:: Opis zadania ::
Przekształć poniższe rekordy w listę numerowaną bez pustych wierszy i bez obrazów. Zacznij od wiersza zawierającego „This screenshot has”, a zakończ na wierszu zawierającym „girder [610, 486]” (oba włącznie).

:: Materiał źródłowy ::
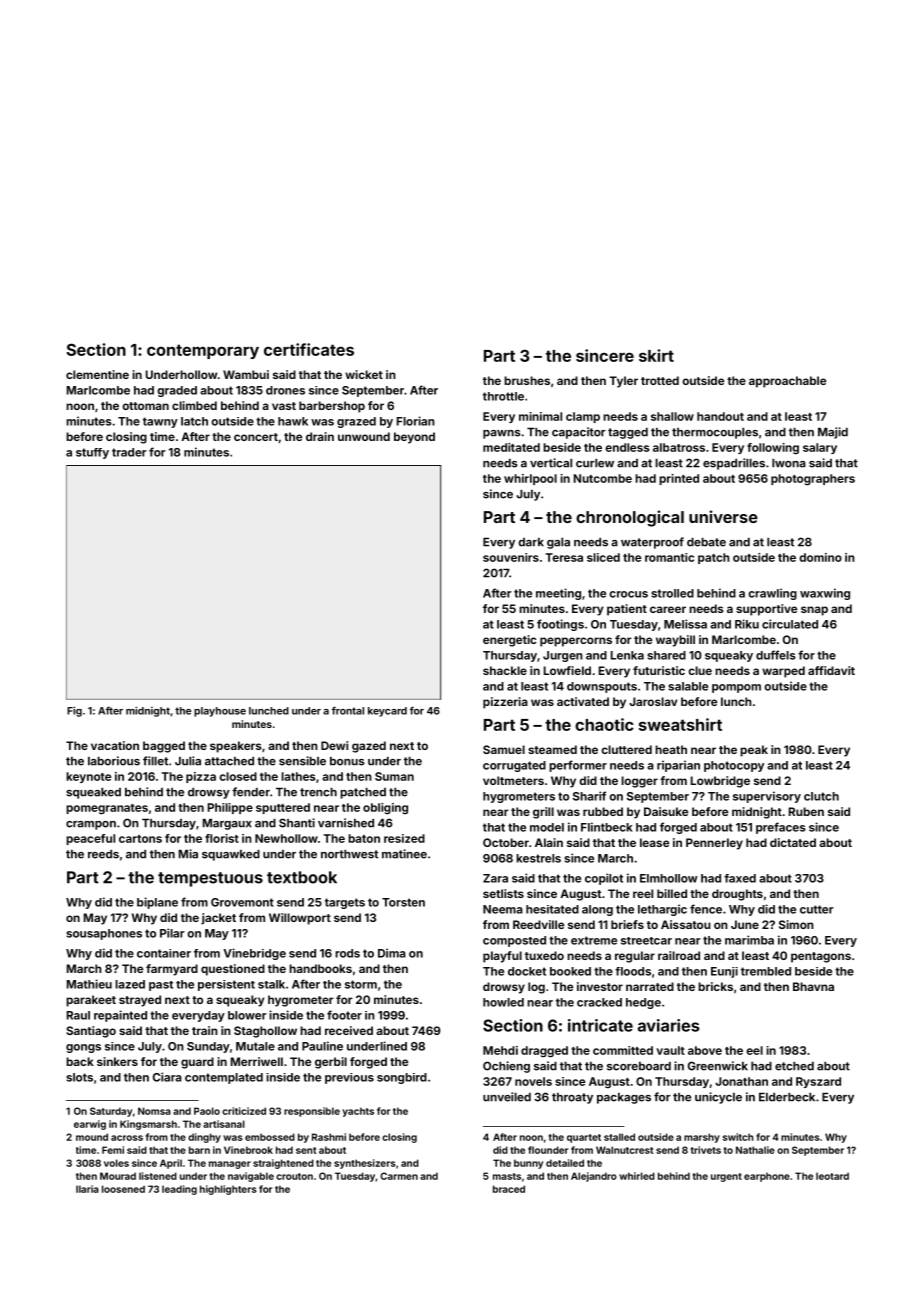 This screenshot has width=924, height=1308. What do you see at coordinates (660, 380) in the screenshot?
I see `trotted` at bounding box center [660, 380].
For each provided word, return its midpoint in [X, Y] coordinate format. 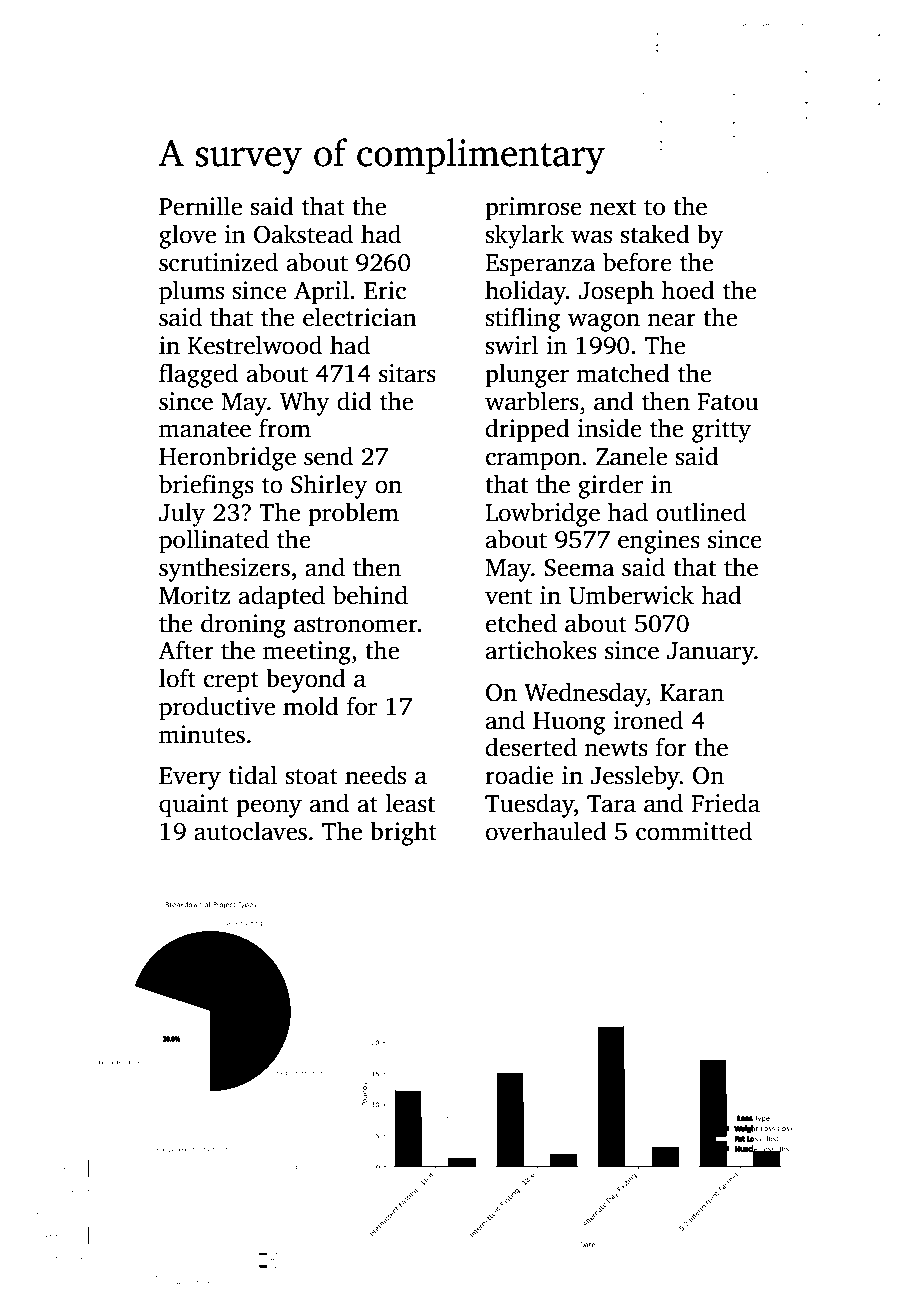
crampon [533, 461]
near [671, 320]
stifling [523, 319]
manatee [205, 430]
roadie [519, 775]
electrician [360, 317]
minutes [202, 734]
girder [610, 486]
* * *
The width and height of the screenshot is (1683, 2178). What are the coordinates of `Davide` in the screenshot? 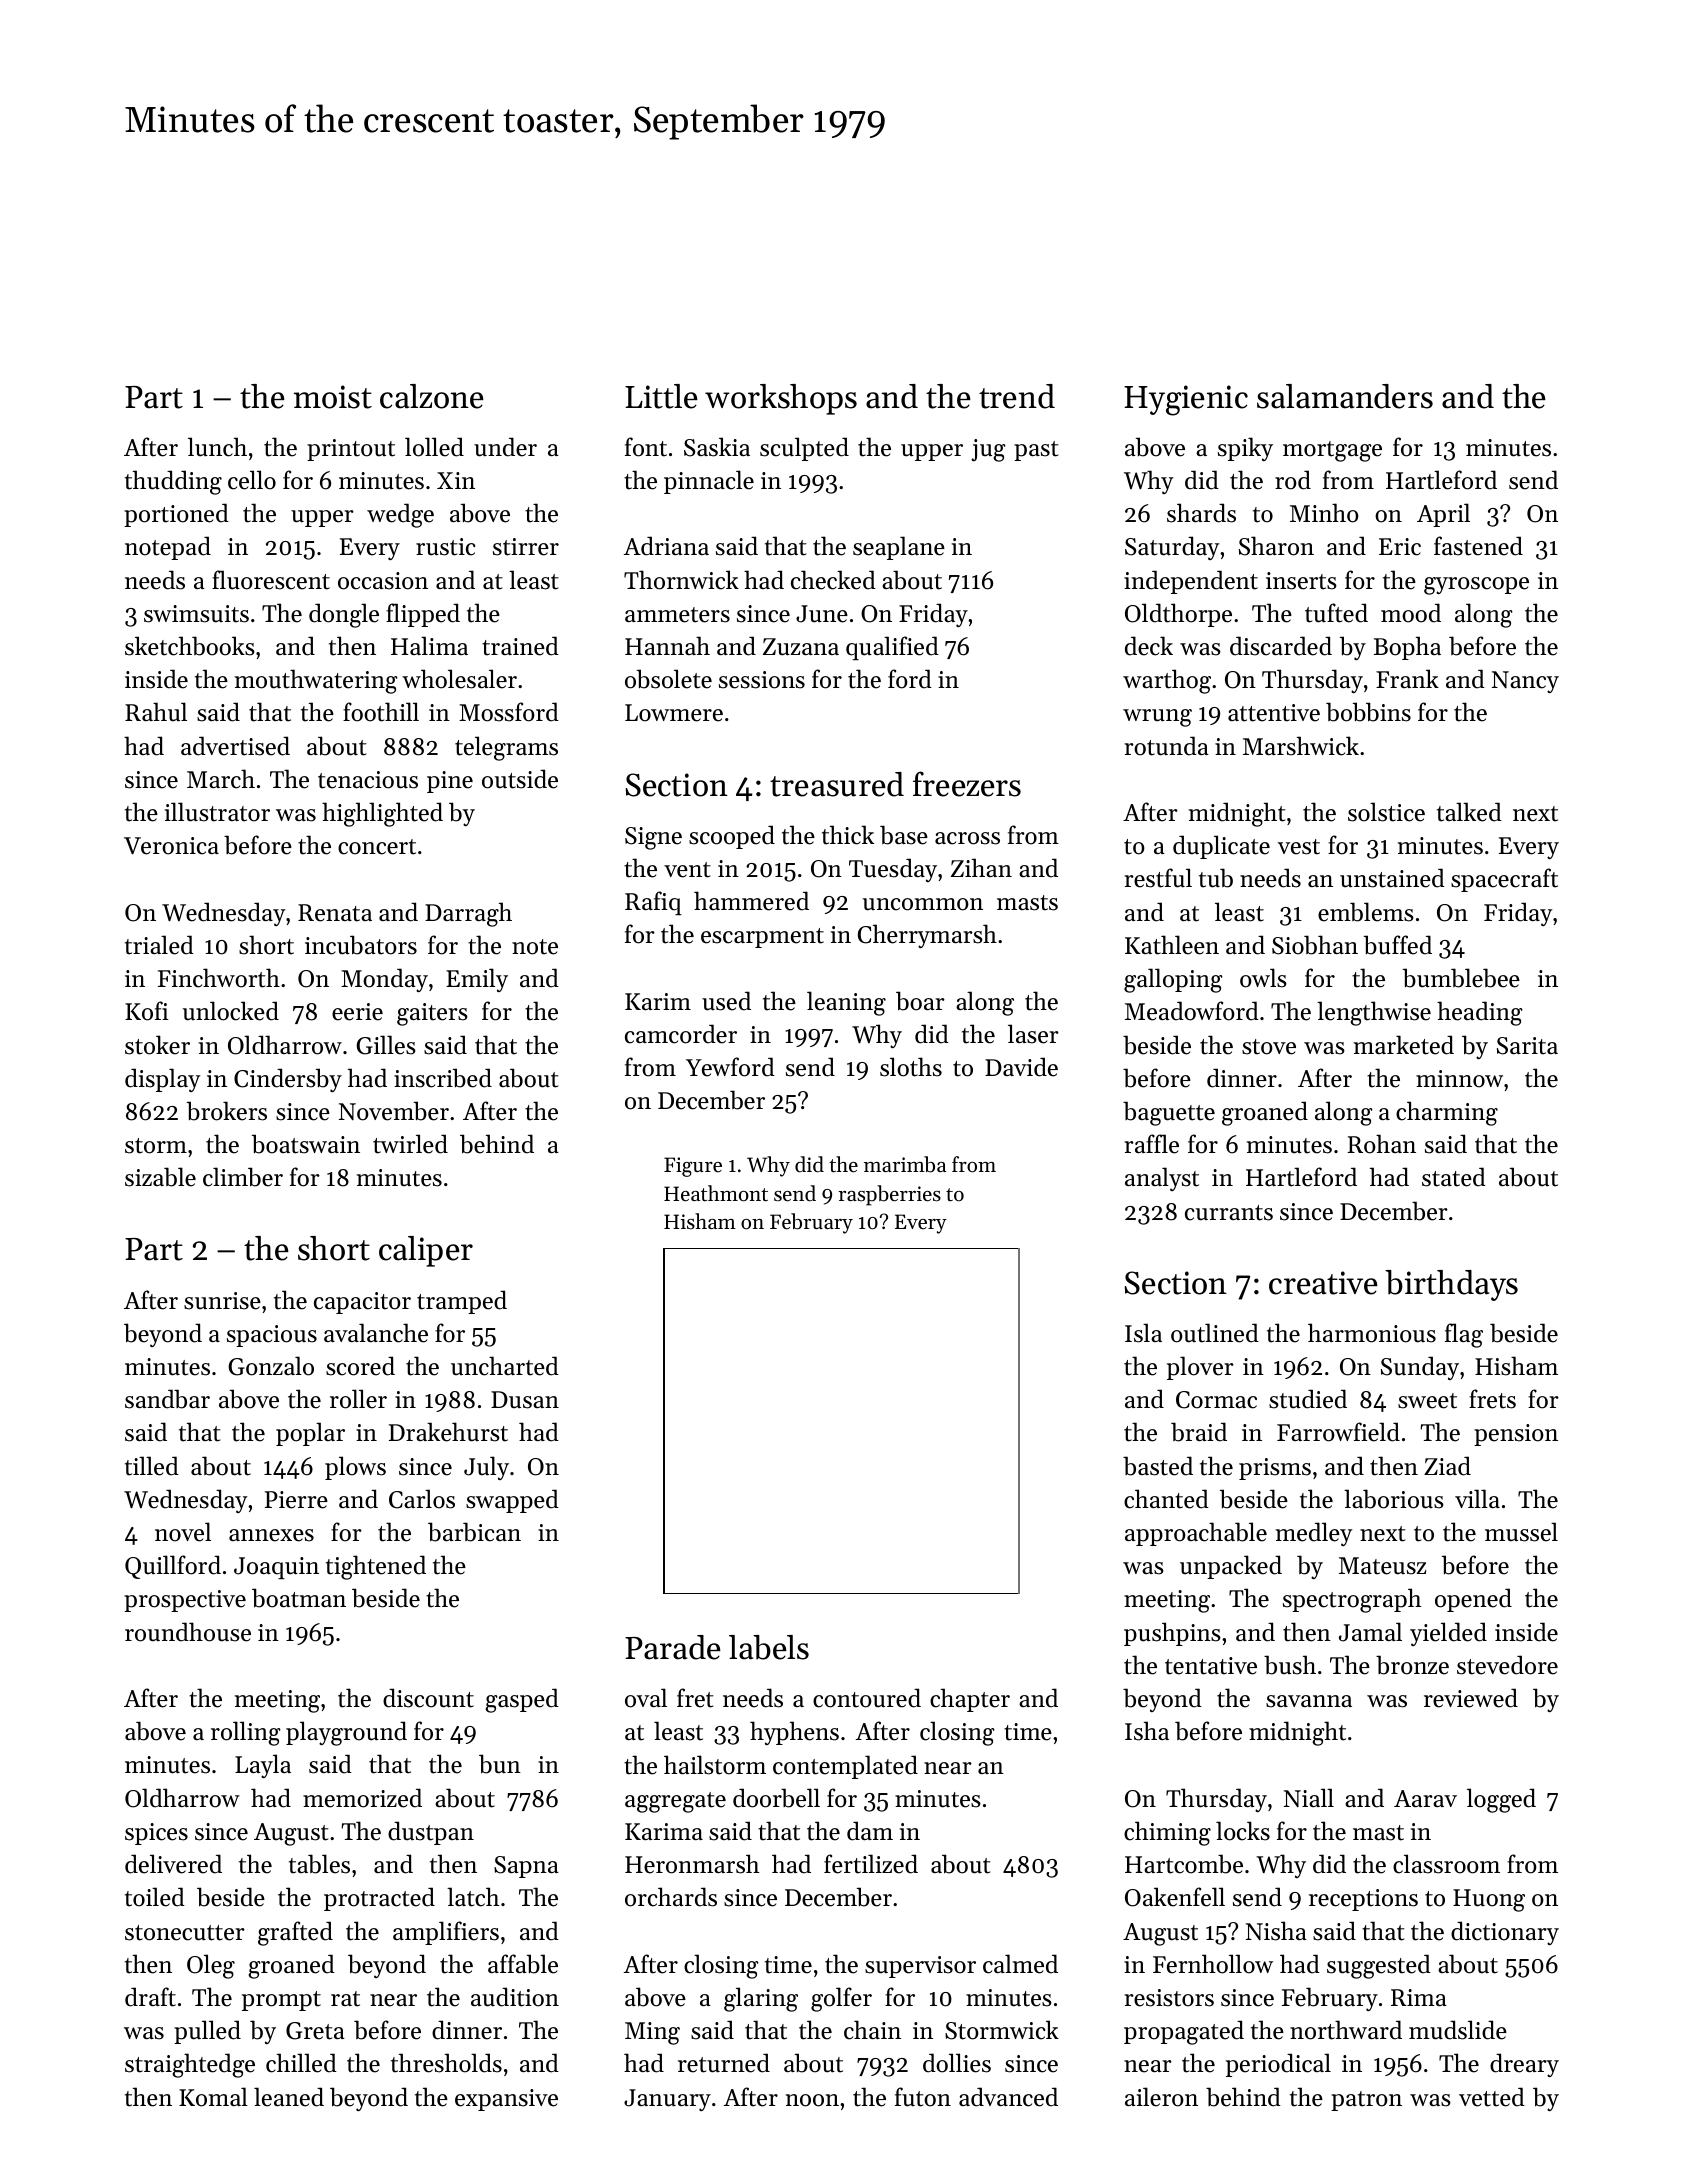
==
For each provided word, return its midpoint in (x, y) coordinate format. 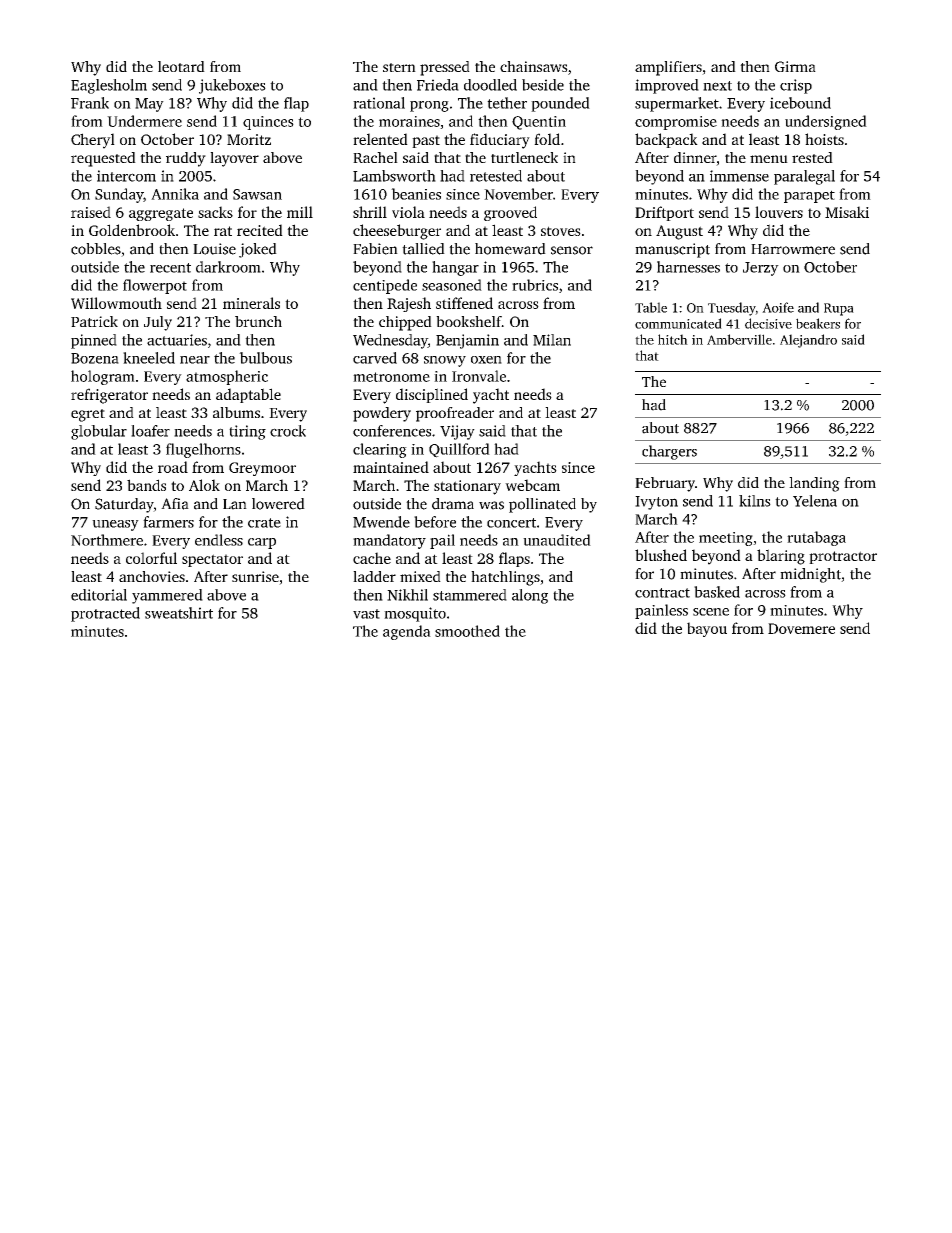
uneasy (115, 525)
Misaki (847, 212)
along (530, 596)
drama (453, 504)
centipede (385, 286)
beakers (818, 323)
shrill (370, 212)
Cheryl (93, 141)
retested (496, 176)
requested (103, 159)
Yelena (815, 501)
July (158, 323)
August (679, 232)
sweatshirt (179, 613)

:: Rozwiązanie ::
1.  This screenshot has width=924, height=1308. What do you see at coordinates (660, 380) in the screenshot?
2. I see `trotted` at bounding box center [660, 380].
3. For each provided word, return its midpoint in [X, Y] coordinate format. 
4. crampon [533, 461]
5. near [671, 320]
6. stifling [523, 319]
7. manatee [205, 430]
8. roadie [519, 775]
9. electrician [360, 317]
10. minutes [202, 734]
11. girder [610, 486]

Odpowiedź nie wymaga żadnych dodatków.